Scan the records for the word "calculator". Return each line where it is found.

━━ Extracted records

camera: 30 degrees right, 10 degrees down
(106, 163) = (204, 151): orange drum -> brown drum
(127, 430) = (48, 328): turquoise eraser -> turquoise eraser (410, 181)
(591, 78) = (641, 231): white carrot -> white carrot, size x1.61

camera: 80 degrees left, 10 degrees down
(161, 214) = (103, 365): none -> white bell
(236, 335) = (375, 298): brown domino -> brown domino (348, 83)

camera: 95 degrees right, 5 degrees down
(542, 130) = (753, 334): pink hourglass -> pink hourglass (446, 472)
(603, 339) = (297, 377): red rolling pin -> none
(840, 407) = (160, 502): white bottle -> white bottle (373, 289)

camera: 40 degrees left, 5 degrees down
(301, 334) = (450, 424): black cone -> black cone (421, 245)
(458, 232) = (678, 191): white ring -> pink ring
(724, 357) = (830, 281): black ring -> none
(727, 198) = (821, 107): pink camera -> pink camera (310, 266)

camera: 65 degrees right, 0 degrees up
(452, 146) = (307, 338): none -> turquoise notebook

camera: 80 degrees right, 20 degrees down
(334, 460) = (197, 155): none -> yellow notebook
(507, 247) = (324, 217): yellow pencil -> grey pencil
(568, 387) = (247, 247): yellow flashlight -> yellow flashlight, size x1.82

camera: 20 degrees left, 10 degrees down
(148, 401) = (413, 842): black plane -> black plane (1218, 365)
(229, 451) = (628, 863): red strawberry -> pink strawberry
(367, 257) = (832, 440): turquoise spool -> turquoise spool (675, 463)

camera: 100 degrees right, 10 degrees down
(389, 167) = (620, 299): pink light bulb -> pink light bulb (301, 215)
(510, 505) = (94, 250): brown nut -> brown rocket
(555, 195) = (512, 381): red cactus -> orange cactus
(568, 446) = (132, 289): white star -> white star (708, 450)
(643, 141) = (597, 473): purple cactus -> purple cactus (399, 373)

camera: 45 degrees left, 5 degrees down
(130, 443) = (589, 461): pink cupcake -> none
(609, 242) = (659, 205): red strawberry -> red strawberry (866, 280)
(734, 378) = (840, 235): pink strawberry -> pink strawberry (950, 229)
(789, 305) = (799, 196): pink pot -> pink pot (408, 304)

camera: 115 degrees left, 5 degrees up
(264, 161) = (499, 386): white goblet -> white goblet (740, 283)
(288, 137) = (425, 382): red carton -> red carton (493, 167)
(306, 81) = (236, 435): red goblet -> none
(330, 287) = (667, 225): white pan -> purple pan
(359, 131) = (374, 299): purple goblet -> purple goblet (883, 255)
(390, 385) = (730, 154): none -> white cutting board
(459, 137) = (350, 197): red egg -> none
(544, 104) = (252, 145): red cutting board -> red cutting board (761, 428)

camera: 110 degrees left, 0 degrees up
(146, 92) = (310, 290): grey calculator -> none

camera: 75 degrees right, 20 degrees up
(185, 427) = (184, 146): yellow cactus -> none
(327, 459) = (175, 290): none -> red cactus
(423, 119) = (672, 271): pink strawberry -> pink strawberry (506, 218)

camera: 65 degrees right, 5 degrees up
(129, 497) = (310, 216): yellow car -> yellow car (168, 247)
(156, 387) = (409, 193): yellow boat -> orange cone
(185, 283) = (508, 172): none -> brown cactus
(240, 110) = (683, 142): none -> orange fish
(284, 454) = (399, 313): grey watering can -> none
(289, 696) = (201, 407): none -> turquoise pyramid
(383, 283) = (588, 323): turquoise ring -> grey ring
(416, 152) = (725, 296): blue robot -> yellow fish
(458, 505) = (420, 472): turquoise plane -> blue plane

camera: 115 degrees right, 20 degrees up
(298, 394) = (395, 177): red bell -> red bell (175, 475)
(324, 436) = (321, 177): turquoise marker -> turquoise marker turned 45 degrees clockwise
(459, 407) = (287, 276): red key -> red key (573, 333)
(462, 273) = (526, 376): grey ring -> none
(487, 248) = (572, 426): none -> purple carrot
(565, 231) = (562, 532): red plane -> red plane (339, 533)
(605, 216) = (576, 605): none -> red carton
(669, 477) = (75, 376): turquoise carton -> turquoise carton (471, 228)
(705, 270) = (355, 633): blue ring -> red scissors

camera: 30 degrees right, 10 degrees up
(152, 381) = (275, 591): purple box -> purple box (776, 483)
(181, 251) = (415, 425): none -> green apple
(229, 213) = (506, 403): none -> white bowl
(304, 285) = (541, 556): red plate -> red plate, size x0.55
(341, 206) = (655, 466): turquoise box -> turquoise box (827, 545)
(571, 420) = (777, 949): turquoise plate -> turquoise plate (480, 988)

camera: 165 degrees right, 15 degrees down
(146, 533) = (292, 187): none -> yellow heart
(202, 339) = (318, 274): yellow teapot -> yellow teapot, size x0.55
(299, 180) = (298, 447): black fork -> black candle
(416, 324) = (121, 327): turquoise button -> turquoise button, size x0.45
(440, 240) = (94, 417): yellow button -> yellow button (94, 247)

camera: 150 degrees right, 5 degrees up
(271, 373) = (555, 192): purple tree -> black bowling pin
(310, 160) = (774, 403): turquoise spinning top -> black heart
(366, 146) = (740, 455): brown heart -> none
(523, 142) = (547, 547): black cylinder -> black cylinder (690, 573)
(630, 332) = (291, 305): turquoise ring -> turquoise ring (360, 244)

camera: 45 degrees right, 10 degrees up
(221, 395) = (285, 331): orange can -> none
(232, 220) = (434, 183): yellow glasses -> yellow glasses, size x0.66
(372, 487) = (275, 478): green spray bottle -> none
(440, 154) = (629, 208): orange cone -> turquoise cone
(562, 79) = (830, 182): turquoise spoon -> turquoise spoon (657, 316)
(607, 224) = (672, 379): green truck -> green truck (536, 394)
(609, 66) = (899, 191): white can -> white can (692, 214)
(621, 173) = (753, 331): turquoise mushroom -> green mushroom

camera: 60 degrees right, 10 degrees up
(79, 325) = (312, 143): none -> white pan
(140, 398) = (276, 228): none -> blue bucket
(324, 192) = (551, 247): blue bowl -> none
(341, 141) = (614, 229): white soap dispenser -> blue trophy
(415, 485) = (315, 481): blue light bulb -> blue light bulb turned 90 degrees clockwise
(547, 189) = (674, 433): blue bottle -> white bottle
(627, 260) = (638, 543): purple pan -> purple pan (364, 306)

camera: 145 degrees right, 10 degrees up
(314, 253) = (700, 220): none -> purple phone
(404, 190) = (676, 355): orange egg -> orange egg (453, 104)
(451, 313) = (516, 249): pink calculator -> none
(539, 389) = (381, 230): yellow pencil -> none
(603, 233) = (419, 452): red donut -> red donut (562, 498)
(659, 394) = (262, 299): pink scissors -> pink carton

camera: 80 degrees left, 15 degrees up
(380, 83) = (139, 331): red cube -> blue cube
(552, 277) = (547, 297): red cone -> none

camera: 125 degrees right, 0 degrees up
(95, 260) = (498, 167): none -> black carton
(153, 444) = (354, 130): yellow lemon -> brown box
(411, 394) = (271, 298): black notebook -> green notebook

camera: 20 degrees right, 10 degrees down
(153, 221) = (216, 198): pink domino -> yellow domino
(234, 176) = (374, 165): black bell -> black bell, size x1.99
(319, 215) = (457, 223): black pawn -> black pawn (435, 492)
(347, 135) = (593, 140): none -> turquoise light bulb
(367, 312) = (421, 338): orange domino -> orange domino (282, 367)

━━━━

## Response
(146, 92) = (310, 290): grey calculator -> none
(451, 313) = (516, 249): pink calculator -> none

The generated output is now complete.